What this task involves: Please copy every line of the material exactly.

++++++++++

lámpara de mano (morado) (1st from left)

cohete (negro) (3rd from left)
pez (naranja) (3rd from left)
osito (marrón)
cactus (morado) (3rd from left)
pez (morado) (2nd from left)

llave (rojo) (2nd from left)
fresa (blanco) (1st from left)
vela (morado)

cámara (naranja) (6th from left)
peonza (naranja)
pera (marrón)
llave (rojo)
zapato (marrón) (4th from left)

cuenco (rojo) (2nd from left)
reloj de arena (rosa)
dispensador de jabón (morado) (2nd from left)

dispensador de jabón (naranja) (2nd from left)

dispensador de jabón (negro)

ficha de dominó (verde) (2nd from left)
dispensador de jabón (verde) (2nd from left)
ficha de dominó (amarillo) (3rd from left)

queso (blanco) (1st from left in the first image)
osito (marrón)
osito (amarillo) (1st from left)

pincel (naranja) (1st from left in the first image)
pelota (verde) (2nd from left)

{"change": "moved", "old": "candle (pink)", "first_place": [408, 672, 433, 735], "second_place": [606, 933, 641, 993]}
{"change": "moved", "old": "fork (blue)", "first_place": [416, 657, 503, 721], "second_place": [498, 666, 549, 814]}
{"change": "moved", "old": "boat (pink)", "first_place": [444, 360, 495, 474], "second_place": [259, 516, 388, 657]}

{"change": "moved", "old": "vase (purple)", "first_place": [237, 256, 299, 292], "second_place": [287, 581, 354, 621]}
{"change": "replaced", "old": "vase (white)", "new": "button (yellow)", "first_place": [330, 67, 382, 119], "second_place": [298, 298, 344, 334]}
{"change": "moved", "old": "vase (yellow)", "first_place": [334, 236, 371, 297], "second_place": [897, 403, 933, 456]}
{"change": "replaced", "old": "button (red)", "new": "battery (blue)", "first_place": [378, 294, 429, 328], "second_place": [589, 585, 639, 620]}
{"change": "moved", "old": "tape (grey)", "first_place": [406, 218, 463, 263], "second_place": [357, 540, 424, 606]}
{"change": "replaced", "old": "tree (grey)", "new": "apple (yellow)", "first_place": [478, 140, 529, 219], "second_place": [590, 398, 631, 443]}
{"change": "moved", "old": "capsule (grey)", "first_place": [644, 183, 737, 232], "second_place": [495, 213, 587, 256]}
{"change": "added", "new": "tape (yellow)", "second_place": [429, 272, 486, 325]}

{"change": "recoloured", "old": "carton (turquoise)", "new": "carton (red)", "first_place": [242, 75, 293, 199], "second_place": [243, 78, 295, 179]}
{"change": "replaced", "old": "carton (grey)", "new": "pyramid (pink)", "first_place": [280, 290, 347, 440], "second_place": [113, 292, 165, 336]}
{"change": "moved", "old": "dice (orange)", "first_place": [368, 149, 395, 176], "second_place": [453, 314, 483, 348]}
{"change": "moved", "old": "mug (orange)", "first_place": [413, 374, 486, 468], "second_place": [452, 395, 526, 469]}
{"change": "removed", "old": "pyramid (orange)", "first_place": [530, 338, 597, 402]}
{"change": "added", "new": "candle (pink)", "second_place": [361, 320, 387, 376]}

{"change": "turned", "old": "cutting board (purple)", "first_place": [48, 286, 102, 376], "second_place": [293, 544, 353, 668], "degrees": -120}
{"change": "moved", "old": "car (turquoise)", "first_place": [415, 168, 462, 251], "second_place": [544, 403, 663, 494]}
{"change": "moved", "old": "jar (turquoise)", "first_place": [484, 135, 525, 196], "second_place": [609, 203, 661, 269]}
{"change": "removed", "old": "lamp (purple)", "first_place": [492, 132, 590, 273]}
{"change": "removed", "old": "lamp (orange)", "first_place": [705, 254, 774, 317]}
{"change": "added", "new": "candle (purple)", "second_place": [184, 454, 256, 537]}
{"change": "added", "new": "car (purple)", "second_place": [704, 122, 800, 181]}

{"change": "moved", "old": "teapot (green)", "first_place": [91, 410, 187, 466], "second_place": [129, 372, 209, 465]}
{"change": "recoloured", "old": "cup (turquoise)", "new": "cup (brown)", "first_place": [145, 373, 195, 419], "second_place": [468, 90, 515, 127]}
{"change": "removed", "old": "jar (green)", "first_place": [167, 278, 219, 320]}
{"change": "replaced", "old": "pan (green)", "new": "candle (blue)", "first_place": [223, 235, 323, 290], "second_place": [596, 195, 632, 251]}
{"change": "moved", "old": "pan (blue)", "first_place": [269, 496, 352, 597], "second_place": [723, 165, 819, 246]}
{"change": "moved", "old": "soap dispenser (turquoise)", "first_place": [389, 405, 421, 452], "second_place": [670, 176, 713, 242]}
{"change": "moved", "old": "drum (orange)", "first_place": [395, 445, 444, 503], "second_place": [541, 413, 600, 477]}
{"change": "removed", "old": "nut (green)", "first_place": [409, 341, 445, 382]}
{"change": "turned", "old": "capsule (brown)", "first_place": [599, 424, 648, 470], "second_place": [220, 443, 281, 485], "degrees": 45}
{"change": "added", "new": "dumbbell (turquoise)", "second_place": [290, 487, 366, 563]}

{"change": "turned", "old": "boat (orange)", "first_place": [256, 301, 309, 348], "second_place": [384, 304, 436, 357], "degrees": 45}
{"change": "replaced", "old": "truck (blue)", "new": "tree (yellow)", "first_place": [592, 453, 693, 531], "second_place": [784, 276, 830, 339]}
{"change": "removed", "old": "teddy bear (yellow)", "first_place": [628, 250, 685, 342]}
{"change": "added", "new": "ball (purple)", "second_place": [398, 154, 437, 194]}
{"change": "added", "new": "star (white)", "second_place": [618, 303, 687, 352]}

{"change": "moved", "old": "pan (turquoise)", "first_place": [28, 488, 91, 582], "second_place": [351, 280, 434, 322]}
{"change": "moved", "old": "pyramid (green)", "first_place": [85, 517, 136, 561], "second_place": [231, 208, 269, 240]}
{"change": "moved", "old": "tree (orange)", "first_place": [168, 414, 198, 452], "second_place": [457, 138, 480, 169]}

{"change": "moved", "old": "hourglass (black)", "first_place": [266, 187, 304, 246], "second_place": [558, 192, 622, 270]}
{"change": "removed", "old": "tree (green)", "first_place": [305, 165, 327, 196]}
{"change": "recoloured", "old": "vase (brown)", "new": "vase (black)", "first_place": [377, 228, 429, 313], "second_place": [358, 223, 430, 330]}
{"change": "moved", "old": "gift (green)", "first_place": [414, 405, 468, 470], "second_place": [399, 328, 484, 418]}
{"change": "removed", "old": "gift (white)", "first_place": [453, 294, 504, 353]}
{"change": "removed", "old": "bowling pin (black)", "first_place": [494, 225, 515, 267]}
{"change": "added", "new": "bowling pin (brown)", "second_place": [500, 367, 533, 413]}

++++++++++

Written reply:
lámpara de mano (morado) (1st from left)

cohete (negro) (3rd from left)
pez (naranja) (3rd from left)
osito (marrón)
cactus (morado) (3rd from left)
pez (morado) (2nd from left)

llave (rojo) (2nd from left)
fresa (blanco) (1st from left)
vela (morado)

cámara (naranja) (6th from left)
peonza (naranja)
pera (marrón)
llave (rojo)
zapato (marrón) (4th from left)

cuenco (rojo) (2nd from left)
reloj de arena (rosa)
dispensador de jabón (morado) (2nd from left)

dispensador de jabón (naranja) (2nd from left)

dispensador de jabón (negro)

ficha de dominó (verde) (2nd from left)
dispensador de jabón (verde) (2nd from left)
ficha de dominó (amarillo) (3rd from left)

queso (blanco) (1st from left in the first image)
osito (marrón)
osito (amarillo) (1st from left)

pincel (naranja) (1st from left in the first image)
pelota (verde) (2nd from left)

{"change": "moved", "old": "candle (pink)", "first_place": [408, 672, 433, 735], "second_place": [606, 933, 641, 993]}
{"change": "moved", "old": "fork (blue)", "first_place": [416, 657, 503, 721], "second_place": [498, 666, 549, 814]}
{"change": "moved", "old": "boat (pink)", "first_place": [444, 360, 495, 474], "second_place": [259, 516, 388, 657]}

{"change": "moved", "old": "vase (purple)", "first_place": [237, 256, 299, 292], "second_place": [287, 581, 354, 621]}
{"change": "replaced", "old": "vase (white)", "new": "button (yellow)", "first_place": [330, 67, 382, 119], "second_place": [298, 298, 344, 334]}
{"change": "moved", "old": "vase (yellow)", "first_place": [334, 236, 371, 297], "second_place": [897, 403, 933, 456]}
{"change": "replaced", "old": "button (red)", "new": "battery (blue)", "first_place": [378, 294, 429, 328], "second_place": [589, 585, 639, 620]}
{"change": "moved", "old": "tape (grey)", "first_place": [406, 218, 463, 263], "second_place": [357, 540, 424, 606]}
{"change": "replaced", "old": "tree (grey)", "new": "apple (yellow)", "first_place": [478, 140, 529, 219], "second_place": [590, 398, 631, 443]}
{"change": "moved", "old": "capsule (grey)", "first_place": [644, 183, 737, 232], "second_place": [495, 213, 587, 256]}
{"change": "added", "new": "tape (yellow)", "second_place": [429, 272, 486, 325]}

{"change": "recoloured", "old": "carton (turquoise)", "new": "carton (red)", "first_place": [242, 75, 293, 199], "second_place": [243, 78, 295, 179]}
{"change": "replaced", "old": "carton (grey)", "new": "pyramid (pink)", "first_place": [280, 290, 347, 440], "second_place": [113, 292, 165, 336]}
{"change": "moved", "old": "dice (orange)", "first_place": [368, 149, 395, 176], "second_place": [453, 314, 483, 348]}
{"change": "moved", "old": "mug (orange)", "first_place": [413, 374, 486, 468], "second_place": [452, 395, 526, 469]}
{"change": "removed", "old": "pyramid (orange)", "first_place": [530, 338, 597, 402]}
{"change": "added", "new": "candle (pink)", "second_place": [361, 320, 387, 376]}

{"change": "turned", "old": "cutting board (purple)", "first_place": [48, 286, 102, 376], "second_place": [293, 544, 353, 668], "degrees": -120}
{"change": "moved", "old": "car (turquoise)", "first_place": [415, 168, 462, 251], "second_place": [544, 403, 663, 494]}
{"change": "moved", "old": "jar (turquoise)", "first_place": [484, 135, 525, 196], "second_place": [609, 203, 661, 269]}
{"change": "removed", "old": "lamp (purple)", "first_place": [492, 132, 590, 273]}
{"change": "removed", "old": "lamp (orange)", "first_place": [705, 254, 774, 317]}
{"change": "added", "new": "candle (purple)", "second_place": [184, 454, 256, 537]}
{"change": "added", "new": "car (purple)", "second_place": [704, 122, 800, 181]}

{"change": "moved", "old": "teapot (green)", "first_place": [91, 410, 187, 466], "second_place": [129, 372, 209, 465]}
{"change": "recoloured", "old": "cup (turquoise)", "new": "cup (brown)", "first_place": [145, 373, 195, 419], "second_place": [468, 90, 515, 127]}
{"change": "removed", "old": "jar (green)", "first_place": [167, 278, 219, 320]}
{"change": "replaced", "old": "pan (green)", "new": "candle (blue)", "first_place": [223, 235, 323, 290], "second_place": [596, 195, 632, 251]}
{"change": "moved", "old": "pan (blue)", "first_place": [269, 496, 352, 597], "second_place": [723, 165, 819, 246]}
{"change": "moved", "old": "soap dispenser (turquoise)", "first_place": [389, 405, 421, 452], "second_place": [670, 176, 713, 242]}
{"change": "moved", "old": "drum (orange)", "first_place": [395, 445, 444, 503], "second_place": [541, 413, 600, 477]}
{"change": "removed", "old": "nut (green)", "first_place": [409, 341, 445, 382]}
{"change": "turned", "old": "capsule (brown)", "first_place": [599, 424, 648, 470], "second_place": [220, 443, 281, 485], "degrees": 45}
{"change": "added", "new": "dumbbell (turquoise)", "second_place": [290, 487, 366, 563]}

{"change": "turned", "old": "boat (orange)", "first_place": [256, 301, 309, 348], "second_place": [384, 304, 436, 357], "degrees": 45}
{"change": "replaced", "old": "truck (blue)", "new": "tree (yellow)", "first_place": [592, 453, 693, 531], "second_place": [784, 276, 830, 339]}
{"change": "removed", "old": "teddy bear (yellow)", "first_place": [628, 250, 685, 342]}
{"change": "added", "new": "ball (purple)", "second_place": [398, 154, 437, 194]}
{"change": "added", "new": "star (white)", "second_place": [618, 303, 687, 352]}

{"change": "moved", "old": "pan (turquoise)", "first_place": [28, 488, 91, 582], "second_place": [351, 280, 434, 322]}
{"change": "moved", "old": "pyramid (green)", "first_place": [85, 517, 136, 561], "second_place": [231, 208, 269, 240]}
{"change": "moved", "old": "tree (orange)", "first_place": [168, 414, 198, 452], "second_place": [457, 138, 480, 169]}

{"change": "moved", "old": "hourglass (black)", "first_place": [266, 187, 304, 246], "second_place": [558, 192, 622, 270]}
{"change": "removed", "old": "tree (green)", "first_place": [305, 165, 327, 196]}
{"change": "recoloured", "old": "vase (brown)", "new": "vase (black)", "first_place": [377, 228, 429, 313], "second_place": [358, 223, 430, 330]}
{"change": "moved", "old": "gift (green)", "first_place": [414, 405, 468, 470], "second_place": [399, 328, 484, 418]}
{"change": "removed", "old": "gift (white)", "first_place": [453, 294, 504, 353]}
{"change": "removed", "old": "bowling pin (black)", "first_place": [494, 225, 515, 267]}
{"change": "added", "new": "bowling pin (brown)", "second_place": [500, 367, 533, 413]}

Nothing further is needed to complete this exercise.